*The task*:
Report every line of the items below that contains the string "italic". Case counts.

*Records for this task*:
----
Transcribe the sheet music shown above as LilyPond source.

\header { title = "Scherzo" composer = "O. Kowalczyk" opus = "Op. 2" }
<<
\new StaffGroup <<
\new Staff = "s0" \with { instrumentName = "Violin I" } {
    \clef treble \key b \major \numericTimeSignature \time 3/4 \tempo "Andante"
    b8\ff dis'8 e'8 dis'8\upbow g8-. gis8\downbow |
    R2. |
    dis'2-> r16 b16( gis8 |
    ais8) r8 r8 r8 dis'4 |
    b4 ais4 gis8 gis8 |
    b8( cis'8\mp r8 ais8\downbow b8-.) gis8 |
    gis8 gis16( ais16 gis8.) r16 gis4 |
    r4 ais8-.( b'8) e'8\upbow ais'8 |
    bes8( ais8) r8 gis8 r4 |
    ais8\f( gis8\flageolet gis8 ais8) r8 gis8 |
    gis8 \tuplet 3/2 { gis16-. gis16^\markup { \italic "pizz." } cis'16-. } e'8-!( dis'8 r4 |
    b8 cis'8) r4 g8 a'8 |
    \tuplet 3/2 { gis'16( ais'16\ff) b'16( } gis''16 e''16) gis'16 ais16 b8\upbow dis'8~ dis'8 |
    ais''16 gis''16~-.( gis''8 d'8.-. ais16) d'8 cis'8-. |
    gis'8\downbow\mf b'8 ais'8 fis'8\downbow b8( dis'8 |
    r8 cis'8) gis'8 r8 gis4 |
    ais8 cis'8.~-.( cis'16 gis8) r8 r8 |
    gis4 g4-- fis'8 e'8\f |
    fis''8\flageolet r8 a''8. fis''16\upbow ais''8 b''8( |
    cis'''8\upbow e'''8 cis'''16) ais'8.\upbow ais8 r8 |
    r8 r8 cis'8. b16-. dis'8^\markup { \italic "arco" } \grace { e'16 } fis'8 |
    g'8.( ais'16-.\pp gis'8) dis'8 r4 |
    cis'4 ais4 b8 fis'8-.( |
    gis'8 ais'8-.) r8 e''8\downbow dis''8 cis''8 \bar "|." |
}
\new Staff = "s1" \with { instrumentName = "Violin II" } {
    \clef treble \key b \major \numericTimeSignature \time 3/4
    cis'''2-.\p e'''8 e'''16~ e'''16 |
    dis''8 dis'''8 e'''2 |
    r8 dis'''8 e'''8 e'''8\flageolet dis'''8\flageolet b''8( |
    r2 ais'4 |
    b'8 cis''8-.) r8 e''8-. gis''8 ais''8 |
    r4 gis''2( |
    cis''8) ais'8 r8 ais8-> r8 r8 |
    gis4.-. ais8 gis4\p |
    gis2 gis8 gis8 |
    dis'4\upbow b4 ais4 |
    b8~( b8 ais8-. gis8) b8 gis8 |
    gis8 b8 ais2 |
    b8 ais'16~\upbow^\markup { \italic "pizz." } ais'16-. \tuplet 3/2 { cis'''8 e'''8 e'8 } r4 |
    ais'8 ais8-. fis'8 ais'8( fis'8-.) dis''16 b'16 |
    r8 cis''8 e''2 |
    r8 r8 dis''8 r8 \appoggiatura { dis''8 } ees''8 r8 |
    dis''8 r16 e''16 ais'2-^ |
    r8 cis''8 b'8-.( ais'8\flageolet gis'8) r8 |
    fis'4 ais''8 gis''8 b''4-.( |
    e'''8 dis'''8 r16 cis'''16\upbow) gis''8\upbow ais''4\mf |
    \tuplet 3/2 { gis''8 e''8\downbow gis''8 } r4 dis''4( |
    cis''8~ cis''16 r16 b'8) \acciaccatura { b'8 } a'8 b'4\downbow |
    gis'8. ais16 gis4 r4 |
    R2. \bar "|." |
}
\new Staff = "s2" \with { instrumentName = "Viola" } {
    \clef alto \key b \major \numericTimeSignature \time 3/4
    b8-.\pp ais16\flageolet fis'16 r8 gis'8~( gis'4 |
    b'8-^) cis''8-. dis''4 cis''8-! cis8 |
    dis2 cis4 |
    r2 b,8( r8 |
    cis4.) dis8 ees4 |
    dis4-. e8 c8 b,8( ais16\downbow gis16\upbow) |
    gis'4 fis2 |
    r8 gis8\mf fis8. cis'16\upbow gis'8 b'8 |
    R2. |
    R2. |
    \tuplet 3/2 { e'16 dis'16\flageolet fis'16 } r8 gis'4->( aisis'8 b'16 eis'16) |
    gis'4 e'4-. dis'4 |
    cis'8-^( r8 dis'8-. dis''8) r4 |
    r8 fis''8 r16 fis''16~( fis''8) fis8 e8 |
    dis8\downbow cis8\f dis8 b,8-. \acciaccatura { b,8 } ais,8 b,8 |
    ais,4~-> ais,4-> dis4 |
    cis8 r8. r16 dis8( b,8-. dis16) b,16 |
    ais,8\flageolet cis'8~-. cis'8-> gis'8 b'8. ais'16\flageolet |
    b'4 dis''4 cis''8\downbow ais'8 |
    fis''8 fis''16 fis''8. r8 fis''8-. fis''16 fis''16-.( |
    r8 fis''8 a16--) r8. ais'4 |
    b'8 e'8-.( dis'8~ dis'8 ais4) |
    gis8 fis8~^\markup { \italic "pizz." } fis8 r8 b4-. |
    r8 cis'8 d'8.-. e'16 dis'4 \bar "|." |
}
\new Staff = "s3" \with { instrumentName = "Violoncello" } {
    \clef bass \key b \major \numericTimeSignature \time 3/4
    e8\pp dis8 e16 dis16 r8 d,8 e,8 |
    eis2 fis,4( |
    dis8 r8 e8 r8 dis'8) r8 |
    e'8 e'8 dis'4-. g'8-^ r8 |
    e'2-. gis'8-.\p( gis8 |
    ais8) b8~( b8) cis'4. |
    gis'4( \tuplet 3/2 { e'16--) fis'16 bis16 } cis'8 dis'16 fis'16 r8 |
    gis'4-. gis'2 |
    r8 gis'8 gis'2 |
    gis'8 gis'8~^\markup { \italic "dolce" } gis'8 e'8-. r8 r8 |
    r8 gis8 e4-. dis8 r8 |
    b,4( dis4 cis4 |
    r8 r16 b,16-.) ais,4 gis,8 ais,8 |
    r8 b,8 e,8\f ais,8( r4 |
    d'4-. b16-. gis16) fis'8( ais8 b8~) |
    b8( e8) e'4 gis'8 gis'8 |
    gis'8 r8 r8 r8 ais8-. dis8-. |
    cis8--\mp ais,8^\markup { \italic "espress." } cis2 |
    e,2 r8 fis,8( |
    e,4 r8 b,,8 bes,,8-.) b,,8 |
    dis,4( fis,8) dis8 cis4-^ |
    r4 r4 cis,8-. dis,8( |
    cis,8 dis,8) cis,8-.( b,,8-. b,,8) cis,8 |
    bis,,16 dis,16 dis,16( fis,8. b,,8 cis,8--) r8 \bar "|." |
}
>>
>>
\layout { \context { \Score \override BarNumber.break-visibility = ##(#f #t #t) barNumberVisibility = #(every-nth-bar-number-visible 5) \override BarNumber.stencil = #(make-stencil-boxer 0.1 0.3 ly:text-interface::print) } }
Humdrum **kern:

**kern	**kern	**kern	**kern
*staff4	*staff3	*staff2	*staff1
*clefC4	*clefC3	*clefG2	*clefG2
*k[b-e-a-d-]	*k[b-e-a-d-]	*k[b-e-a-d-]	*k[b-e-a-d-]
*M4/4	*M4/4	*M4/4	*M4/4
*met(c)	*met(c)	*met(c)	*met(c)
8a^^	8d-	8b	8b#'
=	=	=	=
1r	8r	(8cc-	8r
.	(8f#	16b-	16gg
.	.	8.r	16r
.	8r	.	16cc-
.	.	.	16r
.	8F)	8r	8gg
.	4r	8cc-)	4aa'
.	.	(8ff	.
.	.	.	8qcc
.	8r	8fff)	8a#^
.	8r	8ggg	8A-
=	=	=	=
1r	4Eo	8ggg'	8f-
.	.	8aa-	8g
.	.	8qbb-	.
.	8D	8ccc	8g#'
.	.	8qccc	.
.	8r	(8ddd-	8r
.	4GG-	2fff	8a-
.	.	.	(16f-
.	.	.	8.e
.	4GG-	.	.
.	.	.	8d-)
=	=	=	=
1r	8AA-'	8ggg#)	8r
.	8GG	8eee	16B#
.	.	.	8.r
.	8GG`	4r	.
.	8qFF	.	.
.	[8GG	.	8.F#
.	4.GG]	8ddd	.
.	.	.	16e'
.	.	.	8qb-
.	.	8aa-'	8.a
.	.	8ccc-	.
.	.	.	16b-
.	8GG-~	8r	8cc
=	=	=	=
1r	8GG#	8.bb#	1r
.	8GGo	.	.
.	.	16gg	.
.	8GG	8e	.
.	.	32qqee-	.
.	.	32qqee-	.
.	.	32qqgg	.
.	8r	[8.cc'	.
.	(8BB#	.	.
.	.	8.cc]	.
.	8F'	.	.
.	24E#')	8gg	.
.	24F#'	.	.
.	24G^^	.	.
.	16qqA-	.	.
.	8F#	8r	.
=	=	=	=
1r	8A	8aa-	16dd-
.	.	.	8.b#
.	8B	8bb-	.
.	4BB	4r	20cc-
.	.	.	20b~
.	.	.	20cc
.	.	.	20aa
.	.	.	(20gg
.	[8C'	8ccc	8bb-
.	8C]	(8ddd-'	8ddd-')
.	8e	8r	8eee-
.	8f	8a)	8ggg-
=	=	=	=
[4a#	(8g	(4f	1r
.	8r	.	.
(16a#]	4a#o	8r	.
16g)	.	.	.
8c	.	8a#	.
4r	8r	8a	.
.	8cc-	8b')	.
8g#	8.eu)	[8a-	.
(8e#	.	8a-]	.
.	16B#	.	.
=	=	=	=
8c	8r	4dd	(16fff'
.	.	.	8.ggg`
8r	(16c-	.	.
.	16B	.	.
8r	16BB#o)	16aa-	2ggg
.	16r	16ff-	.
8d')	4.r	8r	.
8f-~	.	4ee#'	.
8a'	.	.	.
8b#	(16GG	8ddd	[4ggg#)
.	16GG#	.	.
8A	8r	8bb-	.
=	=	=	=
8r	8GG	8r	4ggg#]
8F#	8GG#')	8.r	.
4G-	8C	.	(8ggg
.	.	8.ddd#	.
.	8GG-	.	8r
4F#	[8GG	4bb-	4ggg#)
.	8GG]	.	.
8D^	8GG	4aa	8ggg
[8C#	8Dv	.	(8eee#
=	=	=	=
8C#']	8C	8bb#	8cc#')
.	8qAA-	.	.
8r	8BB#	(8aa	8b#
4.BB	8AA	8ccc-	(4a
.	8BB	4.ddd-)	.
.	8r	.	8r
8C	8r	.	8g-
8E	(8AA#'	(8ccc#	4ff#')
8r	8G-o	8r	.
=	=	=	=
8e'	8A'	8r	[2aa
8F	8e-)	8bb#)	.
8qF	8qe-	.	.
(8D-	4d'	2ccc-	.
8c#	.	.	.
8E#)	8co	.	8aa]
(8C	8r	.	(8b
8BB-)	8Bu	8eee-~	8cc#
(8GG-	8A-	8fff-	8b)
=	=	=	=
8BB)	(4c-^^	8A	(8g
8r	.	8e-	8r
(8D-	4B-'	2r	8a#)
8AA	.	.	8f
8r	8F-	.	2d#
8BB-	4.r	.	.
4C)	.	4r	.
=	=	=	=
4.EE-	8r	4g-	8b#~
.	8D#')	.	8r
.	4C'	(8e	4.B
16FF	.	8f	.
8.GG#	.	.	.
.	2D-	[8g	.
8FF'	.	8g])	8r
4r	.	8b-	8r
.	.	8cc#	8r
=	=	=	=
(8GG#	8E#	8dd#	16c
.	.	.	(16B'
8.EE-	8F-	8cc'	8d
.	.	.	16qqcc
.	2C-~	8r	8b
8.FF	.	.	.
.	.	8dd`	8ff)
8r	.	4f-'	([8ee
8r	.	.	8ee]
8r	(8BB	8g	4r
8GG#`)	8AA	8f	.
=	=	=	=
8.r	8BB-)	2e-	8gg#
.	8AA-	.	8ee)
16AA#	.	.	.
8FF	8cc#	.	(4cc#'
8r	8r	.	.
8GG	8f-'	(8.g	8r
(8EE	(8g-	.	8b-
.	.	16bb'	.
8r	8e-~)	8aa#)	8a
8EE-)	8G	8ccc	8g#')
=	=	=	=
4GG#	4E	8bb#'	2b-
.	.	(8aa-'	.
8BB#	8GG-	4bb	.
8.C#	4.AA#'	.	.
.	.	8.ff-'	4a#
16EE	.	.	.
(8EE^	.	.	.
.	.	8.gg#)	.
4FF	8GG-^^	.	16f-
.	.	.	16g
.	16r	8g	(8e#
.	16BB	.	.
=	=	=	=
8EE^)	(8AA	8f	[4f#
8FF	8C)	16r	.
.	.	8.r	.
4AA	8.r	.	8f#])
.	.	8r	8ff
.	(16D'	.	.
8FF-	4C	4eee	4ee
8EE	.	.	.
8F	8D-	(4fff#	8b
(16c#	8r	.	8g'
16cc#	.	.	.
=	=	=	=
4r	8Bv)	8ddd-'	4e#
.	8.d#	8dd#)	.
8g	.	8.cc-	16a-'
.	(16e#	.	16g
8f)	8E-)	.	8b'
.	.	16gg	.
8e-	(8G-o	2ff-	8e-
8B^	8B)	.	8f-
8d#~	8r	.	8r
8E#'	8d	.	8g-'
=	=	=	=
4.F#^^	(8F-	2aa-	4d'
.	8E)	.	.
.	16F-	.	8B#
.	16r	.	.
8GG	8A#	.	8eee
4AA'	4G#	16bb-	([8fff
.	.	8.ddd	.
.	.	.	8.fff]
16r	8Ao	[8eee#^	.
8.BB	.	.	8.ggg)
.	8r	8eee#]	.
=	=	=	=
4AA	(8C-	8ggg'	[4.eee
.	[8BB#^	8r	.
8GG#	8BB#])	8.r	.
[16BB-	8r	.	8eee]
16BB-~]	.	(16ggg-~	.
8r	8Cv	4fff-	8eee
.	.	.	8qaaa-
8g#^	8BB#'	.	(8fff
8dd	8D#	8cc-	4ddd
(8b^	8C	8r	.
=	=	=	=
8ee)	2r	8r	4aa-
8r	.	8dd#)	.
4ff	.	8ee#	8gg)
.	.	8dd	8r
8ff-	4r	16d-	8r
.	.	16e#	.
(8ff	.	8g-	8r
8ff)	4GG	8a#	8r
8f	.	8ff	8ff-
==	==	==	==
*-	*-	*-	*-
----
*The response*:
    gis8 \tuplet 3/2 { gis16-. gis16^\markup { \italic "pizz." } cis'16-. } e'8-!( dis'8 r4 |
    r8 r8 cis'8. b16-. dis'8^\markup { \italic "arco" } \grace { e'16 } fis'8 |
    b8 ais'16~\upbow^\markup { \italic "pizz." } ais'16-. \tuplet 3/2 { cis'''8 e'''8 e'8 } r4 |
    gis8 fis8~^\markup { \italic "pizz." } fis8 r8 b4-. |
    gis'8 gis'8~^\markup { \italic "dolce" } gis'8 e'8-. r8 r8 |
    cis8--\mp ais,8^\markup { \italic "espress." } cis2 |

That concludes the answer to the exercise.